[Stored items]

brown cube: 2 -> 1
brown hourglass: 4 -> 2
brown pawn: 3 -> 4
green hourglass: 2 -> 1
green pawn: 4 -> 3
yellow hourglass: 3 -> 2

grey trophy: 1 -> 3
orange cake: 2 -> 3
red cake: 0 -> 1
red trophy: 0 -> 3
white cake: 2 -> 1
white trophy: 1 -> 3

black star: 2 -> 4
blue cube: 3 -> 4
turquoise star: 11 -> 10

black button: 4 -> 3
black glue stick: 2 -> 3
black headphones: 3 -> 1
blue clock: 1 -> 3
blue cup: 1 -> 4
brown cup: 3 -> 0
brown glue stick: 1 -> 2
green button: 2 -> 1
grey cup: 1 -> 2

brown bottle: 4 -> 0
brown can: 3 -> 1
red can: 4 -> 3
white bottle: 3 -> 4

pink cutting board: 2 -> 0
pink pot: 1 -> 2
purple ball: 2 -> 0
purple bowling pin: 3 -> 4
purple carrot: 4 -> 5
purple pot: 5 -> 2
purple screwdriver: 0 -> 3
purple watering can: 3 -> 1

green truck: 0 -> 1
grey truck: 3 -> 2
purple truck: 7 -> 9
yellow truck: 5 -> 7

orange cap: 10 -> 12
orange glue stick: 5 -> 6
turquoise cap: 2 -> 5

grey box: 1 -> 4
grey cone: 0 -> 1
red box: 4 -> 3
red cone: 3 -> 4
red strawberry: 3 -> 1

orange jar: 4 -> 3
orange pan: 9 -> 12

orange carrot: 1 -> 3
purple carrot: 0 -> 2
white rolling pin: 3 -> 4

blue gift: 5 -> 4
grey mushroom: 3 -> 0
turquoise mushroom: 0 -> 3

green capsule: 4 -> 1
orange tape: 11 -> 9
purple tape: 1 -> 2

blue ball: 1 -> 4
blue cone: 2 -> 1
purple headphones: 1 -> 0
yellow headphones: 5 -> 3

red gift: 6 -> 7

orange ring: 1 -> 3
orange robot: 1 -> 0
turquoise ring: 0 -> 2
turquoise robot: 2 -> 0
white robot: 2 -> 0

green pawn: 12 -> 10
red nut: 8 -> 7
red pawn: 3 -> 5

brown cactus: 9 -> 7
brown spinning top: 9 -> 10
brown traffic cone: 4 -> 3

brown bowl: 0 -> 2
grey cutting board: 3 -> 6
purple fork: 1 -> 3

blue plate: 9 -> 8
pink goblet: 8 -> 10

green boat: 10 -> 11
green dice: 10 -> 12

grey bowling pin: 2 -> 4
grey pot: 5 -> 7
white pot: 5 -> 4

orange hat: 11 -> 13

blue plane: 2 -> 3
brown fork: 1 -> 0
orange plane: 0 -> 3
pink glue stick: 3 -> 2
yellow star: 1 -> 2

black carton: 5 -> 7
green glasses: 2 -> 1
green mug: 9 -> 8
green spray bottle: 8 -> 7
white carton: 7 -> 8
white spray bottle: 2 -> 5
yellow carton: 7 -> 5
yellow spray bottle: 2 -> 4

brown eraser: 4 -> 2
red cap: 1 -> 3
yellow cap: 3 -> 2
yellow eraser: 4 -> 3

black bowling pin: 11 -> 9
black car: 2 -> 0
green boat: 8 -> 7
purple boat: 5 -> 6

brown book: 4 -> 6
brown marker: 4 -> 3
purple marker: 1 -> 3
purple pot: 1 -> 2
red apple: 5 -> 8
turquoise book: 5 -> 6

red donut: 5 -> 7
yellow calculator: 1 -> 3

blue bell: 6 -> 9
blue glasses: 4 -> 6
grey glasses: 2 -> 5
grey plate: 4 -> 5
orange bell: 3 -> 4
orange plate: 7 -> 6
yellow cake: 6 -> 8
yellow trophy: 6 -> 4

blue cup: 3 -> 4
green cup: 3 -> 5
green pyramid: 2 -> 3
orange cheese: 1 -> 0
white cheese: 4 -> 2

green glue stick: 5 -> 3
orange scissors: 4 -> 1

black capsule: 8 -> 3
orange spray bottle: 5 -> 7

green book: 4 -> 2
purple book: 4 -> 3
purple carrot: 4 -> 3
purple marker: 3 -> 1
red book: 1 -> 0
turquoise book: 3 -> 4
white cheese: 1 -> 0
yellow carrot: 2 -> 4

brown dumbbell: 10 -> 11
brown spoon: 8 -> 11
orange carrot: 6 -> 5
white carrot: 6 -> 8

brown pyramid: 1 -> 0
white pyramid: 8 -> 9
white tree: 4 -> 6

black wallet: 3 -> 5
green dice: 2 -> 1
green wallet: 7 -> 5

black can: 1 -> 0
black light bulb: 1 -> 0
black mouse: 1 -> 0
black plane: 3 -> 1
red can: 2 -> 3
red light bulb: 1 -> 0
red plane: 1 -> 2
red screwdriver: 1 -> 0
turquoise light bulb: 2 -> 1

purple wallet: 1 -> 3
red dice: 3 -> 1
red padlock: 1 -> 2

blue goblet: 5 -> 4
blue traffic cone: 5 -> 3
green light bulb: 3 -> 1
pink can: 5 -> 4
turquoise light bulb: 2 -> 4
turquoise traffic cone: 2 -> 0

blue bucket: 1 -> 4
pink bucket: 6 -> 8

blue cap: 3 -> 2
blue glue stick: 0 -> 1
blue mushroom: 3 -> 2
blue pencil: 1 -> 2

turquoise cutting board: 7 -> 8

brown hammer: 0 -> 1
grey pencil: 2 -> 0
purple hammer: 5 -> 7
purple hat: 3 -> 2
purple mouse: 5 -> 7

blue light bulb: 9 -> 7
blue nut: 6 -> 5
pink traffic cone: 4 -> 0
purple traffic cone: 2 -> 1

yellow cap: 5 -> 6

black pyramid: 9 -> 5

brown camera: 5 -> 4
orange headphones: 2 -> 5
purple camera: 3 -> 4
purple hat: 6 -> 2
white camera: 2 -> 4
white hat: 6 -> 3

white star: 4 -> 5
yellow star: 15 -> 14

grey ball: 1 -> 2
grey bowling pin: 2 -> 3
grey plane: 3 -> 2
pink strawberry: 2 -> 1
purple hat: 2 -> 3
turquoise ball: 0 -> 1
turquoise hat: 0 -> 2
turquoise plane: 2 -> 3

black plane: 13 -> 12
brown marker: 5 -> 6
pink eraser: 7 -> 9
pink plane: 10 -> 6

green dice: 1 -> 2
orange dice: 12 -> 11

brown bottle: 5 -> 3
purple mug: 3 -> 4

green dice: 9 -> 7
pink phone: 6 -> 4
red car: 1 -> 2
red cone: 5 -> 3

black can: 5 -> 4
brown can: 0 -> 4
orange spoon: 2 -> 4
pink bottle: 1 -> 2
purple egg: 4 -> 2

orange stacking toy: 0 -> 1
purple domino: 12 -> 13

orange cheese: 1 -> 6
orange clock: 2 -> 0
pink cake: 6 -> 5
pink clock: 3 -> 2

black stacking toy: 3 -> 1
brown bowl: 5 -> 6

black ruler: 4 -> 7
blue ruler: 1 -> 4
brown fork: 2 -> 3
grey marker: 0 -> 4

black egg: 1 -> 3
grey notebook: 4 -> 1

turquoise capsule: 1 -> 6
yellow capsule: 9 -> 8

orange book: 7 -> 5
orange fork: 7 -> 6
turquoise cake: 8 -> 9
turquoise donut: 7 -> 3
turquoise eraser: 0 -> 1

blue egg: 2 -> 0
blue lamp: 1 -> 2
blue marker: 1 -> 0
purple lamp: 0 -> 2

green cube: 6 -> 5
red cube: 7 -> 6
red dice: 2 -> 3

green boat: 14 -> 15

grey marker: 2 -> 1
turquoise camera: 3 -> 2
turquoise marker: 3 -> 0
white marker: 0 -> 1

# Your objective
Begin at the first line of the entries above and copy every line exactly, ending with the line that contains "pink cutting board: 2 -> 0".

# Exercise solution
brown cube: 2 -> 1
brown hourglass: 4 -> 2
brown pawn: 3 -> 4
green hourglass: 2 -> 1
green pawn: 4 -> 3
yellow hourglass: 3 -> 2

grey trophy: 1 -> 3
orange cake: 2 -> 3
red cake: 0 -> 1
red trophy: 0 -> 3
white cake: 2 -> 1
white trophy: 1 -> 3

black star: 2 -> 4
blue cube: 3 -> 4
turquoise star: 11 -> 10

black button: 4 -> 3
black glue stick: 2 -> 3
black headphones: 3 -> 1
blue clock: 1 -> 3
blue cup: 1 -> 4
brown cup: 3 -> 0
brown glue stick: 1 -> 2
green button: 2 -> 1
grey cup: 1 -> 2

brown bottle: 4 -> 0
brown can: 3 -> 1
red can: 4 -> 3
white bottle: 3 -> 4

pink cutting board: 2 -> 0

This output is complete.